EXERCISE DETAILS –
Working from the records below, repeat exactly the lines starting at the line that contains "(616, 524) = (505, 378): black" and ending at the line that contains "(337, 529) = (554, 647): turquoise", inclusive.

RECORDED DATA –
---------------

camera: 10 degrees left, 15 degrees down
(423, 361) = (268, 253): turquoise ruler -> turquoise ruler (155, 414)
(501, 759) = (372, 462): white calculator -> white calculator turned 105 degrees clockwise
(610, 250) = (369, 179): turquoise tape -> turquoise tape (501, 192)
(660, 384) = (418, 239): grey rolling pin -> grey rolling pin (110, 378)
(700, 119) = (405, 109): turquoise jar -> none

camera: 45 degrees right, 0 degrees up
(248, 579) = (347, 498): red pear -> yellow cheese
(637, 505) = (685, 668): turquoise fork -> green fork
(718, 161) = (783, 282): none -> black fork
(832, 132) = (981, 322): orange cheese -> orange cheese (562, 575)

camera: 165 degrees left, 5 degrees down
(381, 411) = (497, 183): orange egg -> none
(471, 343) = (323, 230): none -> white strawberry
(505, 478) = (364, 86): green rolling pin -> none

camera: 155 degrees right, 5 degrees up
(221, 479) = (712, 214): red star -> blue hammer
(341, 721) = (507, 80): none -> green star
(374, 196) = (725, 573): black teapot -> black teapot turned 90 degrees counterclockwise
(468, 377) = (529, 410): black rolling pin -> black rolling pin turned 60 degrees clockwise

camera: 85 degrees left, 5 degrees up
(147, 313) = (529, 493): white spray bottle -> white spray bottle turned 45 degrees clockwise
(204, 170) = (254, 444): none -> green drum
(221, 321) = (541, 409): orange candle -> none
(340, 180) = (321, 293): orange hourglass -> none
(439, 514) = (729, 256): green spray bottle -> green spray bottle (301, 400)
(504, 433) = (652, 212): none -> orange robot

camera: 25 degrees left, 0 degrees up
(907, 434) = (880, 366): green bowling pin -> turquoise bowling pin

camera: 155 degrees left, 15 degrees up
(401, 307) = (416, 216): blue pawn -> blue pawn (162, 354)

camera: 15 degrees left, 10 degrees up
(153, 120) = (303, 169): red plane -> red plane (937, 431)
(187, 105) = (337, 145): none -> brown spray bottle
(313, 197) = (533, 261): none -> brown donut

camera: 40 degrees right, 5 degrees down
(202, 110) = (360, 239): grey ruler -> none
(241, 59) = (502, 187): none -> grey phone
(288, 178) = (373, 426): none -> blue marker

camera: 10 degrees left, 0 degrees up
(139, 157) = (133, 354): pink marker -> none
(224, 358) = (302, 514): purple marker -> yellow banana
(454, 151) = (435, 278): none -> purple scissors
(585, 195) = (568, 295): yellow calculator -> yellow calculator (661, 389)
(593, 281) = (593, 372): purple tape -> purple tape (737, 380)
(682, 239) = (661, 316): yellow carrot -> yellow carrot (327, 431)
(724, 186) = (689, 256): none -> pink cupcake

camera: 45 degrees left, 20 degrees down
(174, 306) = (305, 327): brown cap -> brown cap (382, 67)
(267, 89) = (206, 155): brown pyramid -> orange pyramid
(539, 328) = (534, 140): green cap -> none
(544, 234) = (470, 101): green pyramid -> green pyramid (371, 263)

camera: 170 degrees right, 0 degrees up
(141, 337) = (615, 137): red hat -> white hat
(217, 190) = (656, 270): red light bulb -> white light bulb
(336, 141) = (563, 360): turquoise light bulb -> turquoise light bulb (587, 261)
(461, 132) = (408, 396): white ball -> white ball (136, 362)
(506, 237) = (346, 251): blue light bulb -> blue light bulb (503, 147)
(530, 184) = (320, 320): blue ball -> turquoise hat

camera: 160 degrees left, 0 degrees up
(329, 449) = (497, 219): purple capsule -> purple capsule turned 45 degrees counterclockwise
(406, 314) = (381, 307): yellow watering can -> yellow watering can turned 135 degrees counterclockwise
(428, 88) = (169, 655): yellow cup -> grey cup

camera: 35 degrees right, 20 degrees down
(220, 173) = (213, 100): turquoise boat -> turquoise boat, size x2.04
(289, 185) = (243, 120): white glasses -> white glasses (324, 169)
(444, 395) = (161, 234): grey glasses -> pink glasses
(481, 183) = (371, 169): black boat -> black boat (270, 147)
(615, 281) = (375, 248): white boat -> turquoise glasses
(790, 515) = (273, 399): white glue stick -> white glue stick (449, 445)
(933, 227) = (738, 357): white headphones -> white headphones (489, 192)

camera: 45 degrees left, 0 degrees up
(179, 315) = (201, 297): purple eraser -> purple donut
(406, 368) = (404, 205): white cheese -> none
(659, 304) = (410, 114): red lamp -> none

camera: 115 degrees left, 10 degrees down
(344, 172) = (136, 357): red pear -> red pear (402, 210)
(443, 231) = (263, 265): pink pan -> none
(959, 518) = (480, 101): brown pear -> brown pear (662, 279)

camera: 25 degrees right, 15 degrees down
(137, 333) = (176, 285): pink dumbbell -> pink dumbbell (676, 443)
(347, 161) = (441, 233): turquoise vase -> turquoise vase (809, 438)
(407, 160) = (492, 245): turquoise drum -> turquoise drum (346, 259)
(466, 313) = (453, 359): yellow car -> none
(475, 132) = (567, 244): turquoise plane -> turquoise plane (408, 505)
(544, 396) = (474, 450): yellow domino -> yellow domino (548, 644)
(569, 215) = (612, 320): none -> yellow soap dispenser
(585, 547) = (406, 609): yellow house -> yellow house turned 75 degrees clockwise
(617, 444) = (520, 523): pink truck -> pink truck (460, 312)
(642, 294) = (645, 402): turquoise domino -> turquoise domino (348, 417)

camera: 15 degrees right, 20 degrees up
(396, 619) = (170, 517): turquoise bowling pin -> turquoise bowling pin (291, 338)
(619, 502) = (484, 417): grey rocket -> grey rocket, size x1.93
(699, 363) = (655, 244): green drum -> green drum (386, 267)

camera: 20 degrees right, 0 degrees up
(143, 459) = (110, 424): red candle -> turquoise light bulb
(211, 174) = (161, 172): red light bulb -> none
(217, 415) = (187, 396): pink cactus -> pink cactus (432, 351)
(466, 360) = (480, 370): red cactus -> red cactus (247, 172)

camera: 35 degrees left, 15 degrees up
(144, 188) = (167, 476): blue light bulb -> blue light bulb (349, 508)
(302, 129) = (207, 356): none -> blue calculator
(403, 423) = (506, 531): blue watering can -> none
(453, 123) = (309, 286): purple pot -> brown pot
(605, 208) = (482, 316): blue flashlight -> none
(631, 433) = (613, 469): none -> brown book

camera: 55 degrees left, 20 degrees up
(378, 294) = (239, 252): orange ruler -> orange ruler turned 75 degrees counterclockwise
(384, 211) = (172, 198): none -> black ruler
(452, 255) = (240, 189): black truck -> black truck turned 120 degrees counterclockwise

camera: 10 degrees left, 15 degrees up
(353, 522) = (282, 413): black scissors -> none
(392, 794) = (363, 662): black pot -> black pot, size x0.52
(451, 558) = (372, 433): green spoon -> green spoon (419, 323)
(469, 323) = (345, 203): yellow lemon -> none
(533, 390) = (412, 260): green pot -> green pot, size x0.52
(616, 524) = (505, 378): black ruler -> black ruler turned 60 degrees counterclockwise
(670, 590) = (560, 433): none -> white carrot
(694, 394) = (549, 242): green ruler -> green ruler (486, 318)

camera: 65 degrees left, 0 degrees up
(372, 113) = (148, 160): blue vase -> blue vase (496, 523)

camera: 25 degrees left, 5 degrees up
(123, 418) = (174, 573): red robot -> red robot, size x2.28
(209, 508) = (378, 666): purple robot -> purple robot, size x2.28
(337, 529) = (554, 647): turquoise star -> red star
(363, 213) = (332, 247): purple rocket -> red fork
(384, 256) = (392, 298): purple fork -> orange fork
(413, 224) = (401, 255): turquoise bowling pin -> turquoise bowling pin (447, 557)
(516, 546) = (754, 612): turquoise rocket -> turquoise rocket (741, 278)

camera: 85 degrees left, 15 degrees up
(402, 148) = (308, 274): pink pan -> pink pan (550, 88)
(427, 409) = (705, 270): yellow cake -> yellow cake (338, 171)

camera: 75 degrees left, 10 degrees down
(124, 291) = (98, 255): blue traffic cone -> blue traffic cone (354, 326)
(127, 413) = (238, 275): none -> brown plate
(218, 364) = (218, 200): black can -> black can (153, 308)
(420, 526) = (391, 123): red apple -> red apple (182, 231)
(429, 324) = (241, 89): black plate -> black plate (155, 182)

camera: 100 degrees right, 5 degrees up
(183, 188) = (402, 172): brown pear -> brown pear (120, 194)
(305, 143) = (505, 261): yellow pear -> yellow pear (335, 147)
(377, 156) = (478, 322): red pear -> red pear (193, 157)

---------------

EXERCISE RESPONSE –
(616, 524) = (505, 378): black ruler -> black ruler turned 60 degrees counterclockwise
(670, 590) = (560, 433): none -> white carrot
(694, 394) = (549, 242): green ruler -> green ruler (486, 318)

camera: 65 degrees left, 0 degrees up
(372, 113) = (148, 160): blue vase -> blue vase (496, 523)

camera: 25 degrees left, 5 degrees up
(123, 418) = (174, 573): red robot -> red robot, size x2.28
(209, 508) = (378, 666): purple robot -> purple robot, size x2.28
(337, 529) = (554, 647): turquoise star -> red star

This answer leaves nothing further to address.